When you copy the records that follow, please keep every word exactly as it is and leave out the pictures.

______

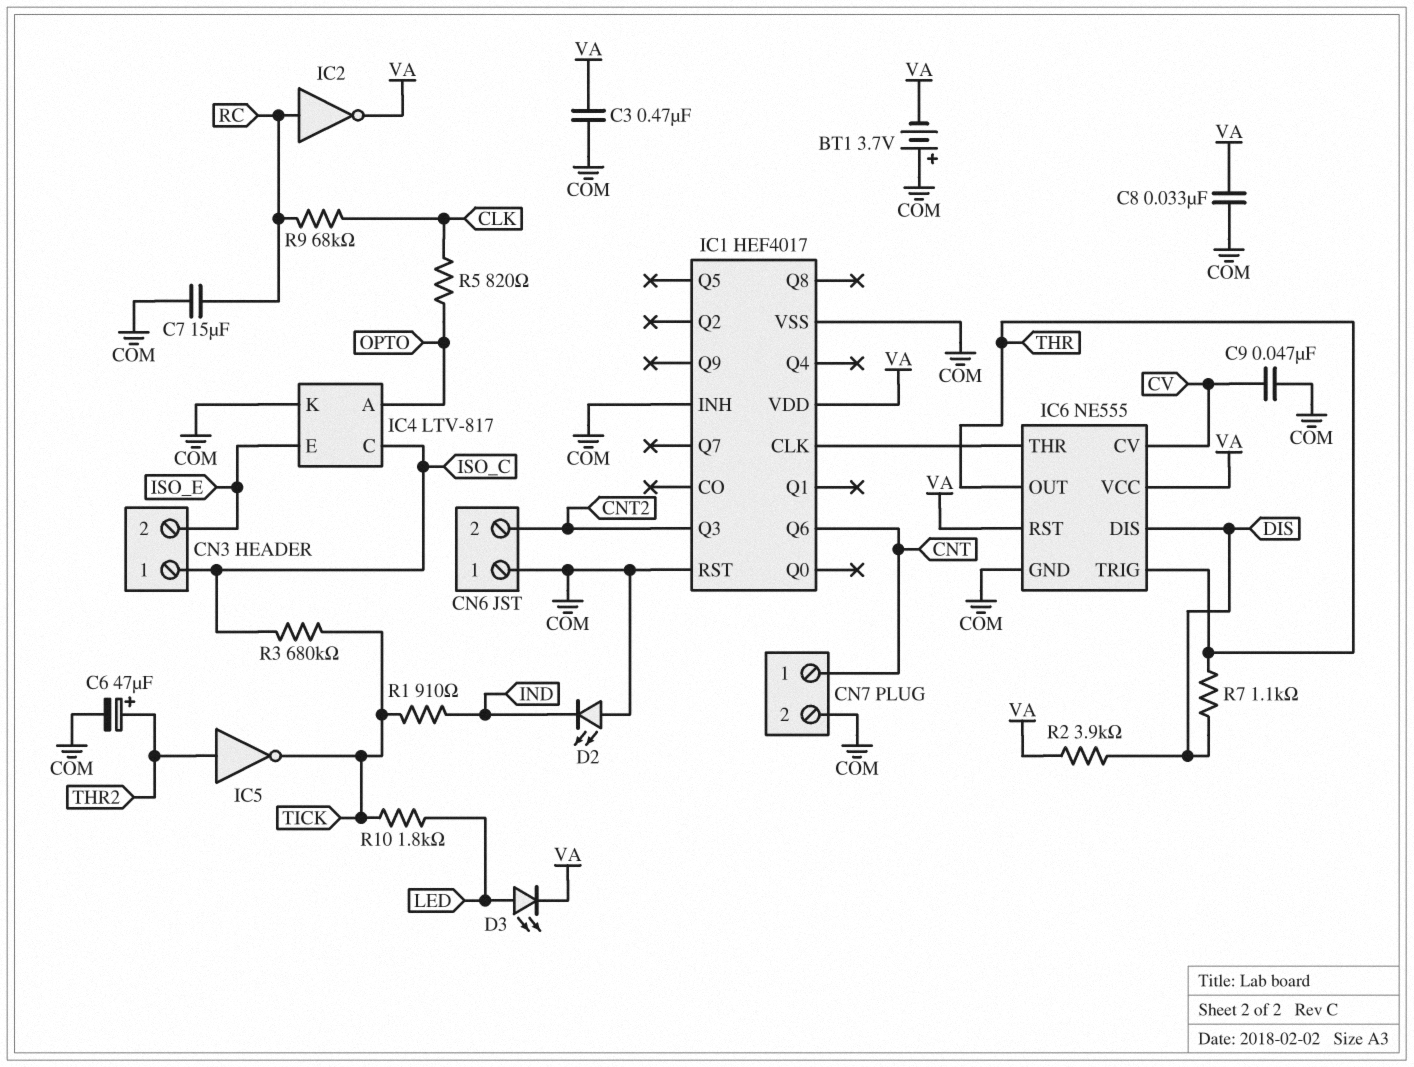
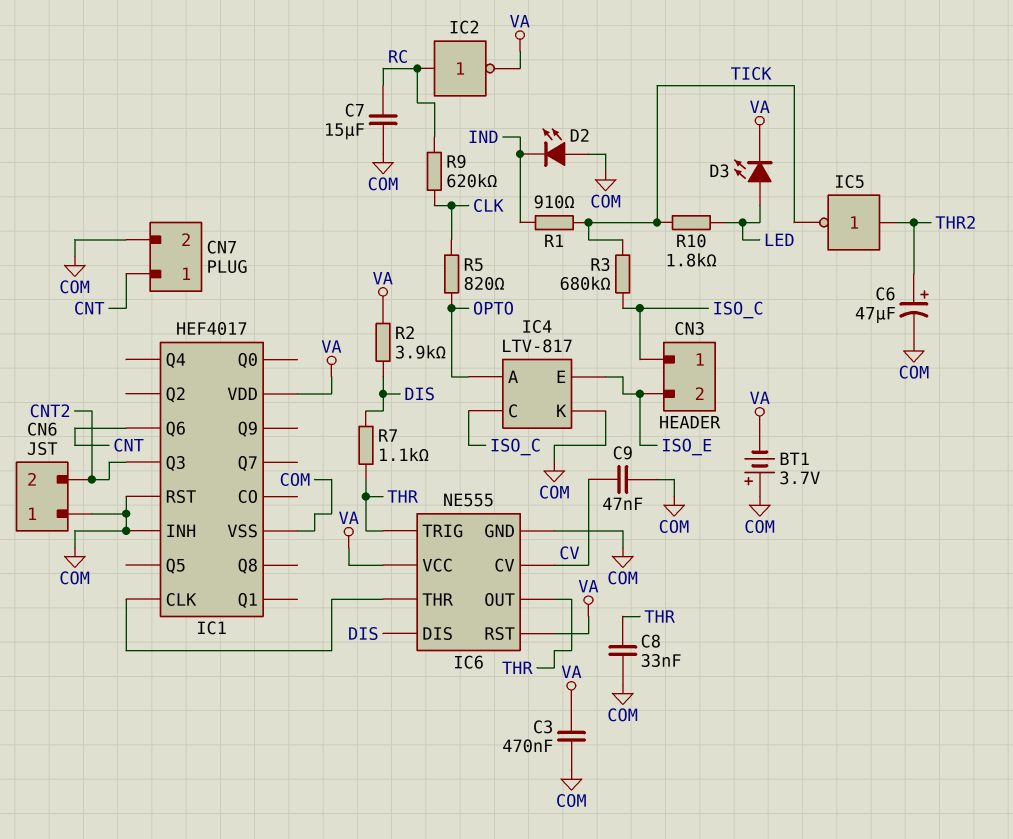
C8: 33nF (COM, VA) -> 33nF (COM, THR)
R9: 68k (CLK, RC) -> 620k (CLK, RC)

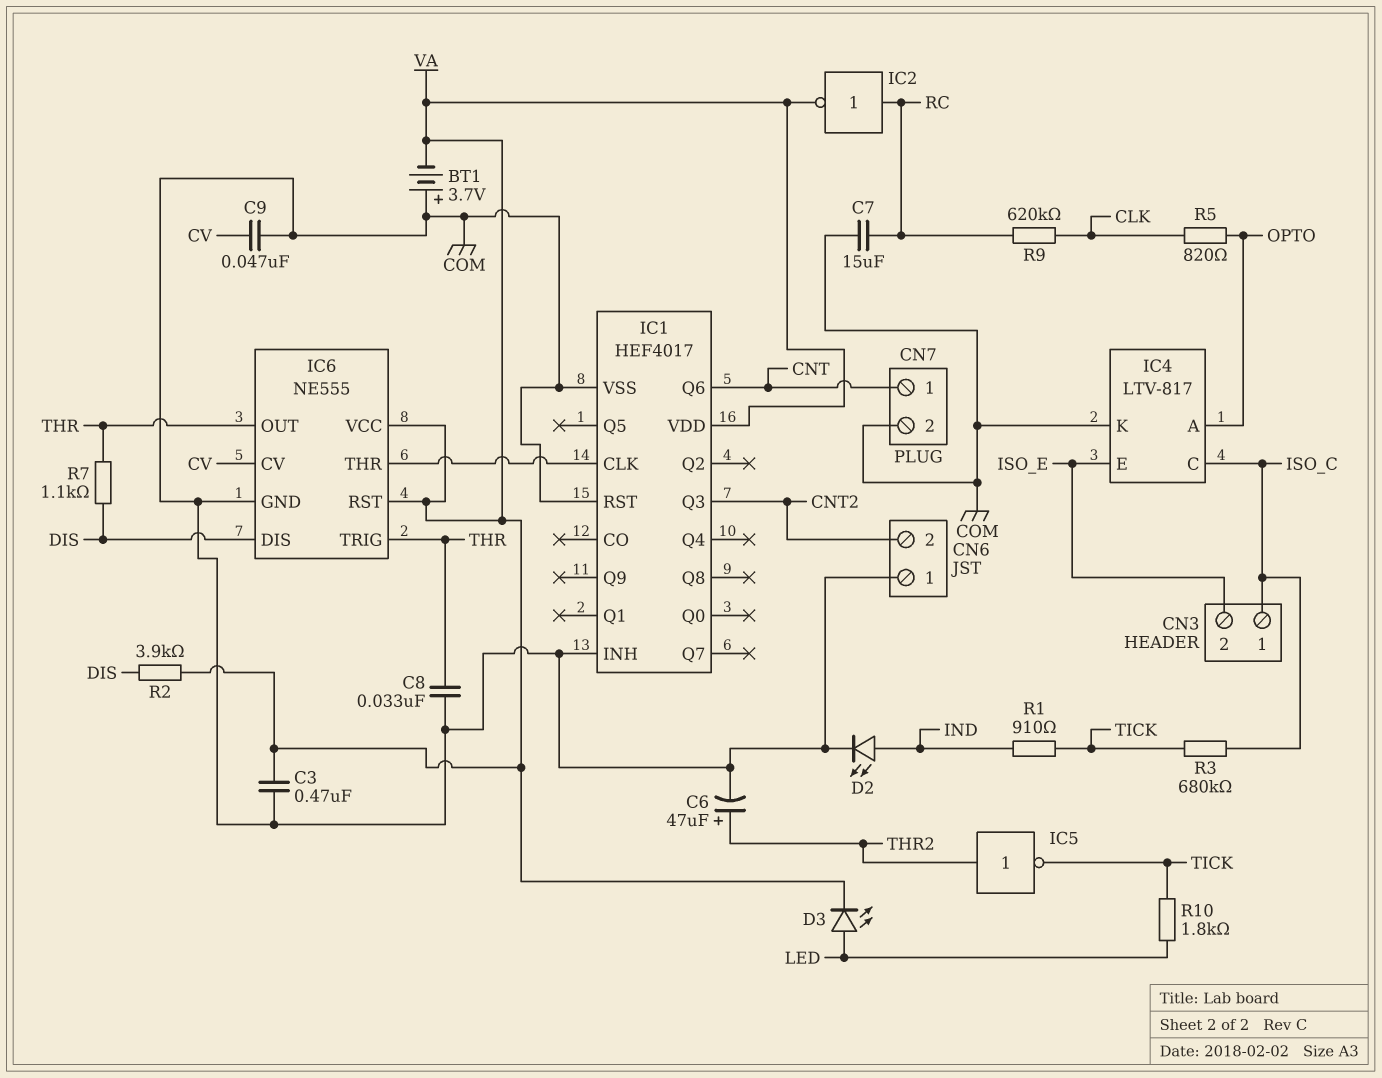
D2: LED (A COM, K IND) -> LED (A IND, K COM)

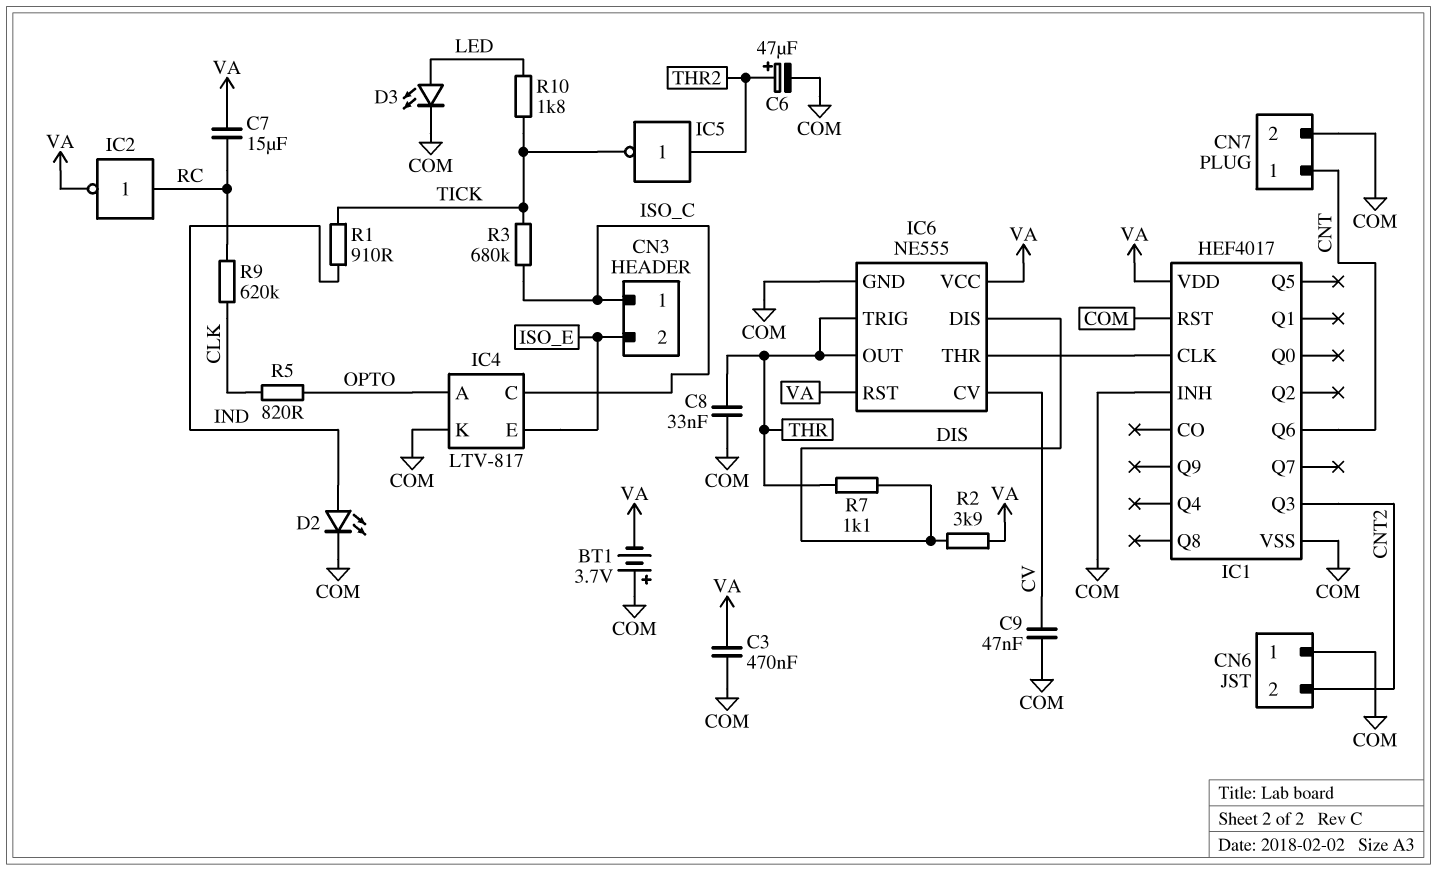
C7: 15uF (COM, RC) -> 15uF (RC, VA)
D3: LED (A LED, K VA) -> LED (A LED, K COM)

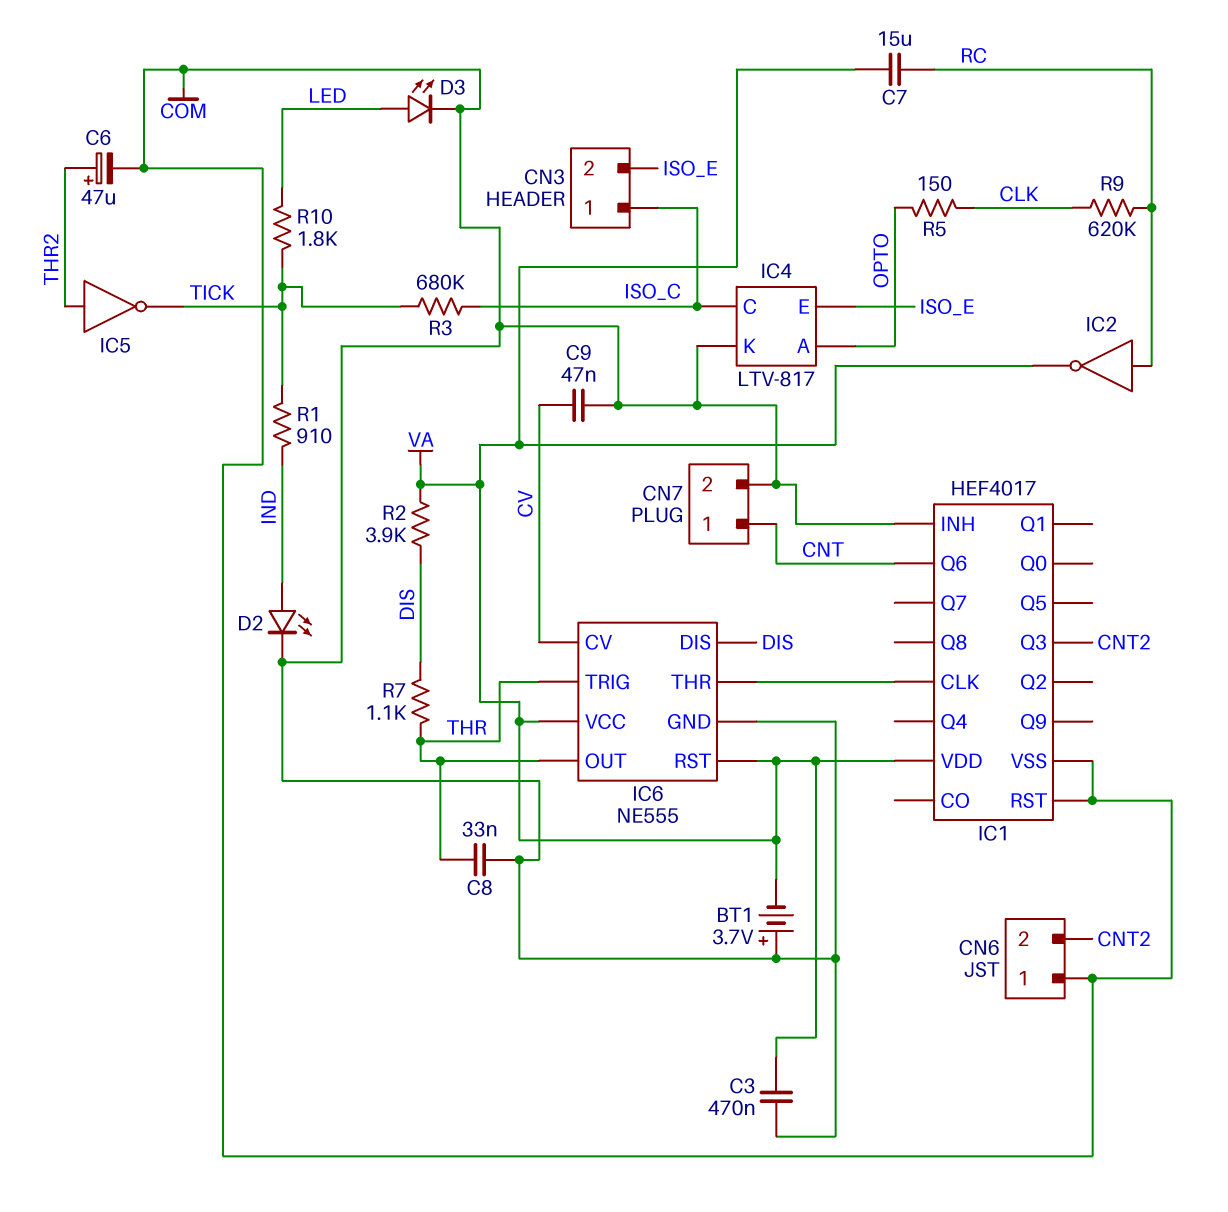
R5: 820 (CLK, OPTO) -> 150 (CLK, OPTO)

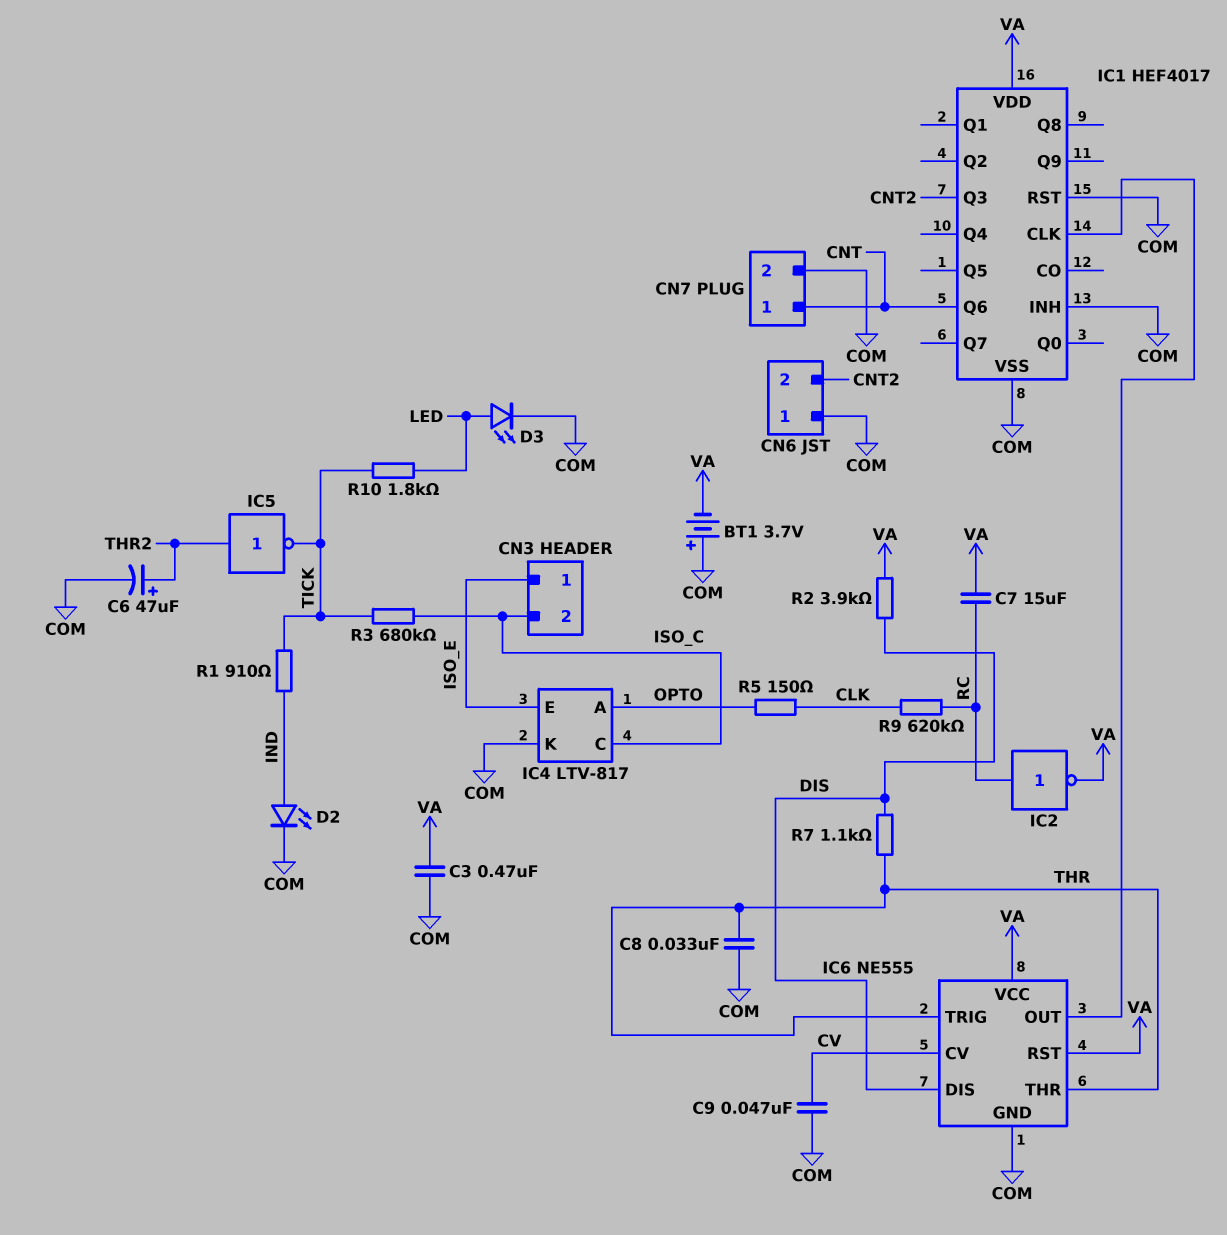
CN3 pin 1: ISO_C -> ISO_E
CN3 pin 2: ISO_E -> ISO_C
IC6 pin OUT: THR -> IC1/CLK
IC6 pin THR: IC1/CLK -> THR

______

**SOLVED EXERCISE**
C8: 33nF (COM, VA) -> 33nF (COM, THR)
R9: 68k (CLK, RC) -> 620k (CLK, RC)

D2: LED (A COM, K IND) -> LED (A IND, K COM)

C7: 15uF (COM, RC) -> 15uF (RC, VA)
D3: LED (A LED, K VA) -> LED (A LED, K COM)

R5: 820 (CLK, OPTO) -> 150 (CLK, OPTO)

CN3 pin 1: ISO_C -> ISO_E
CN3 pin 2: ISO_E -> ISO_C
IC6 pin OUT: THR -> IC1/CLK
IC6 pin THR: IC1/CLK -> THR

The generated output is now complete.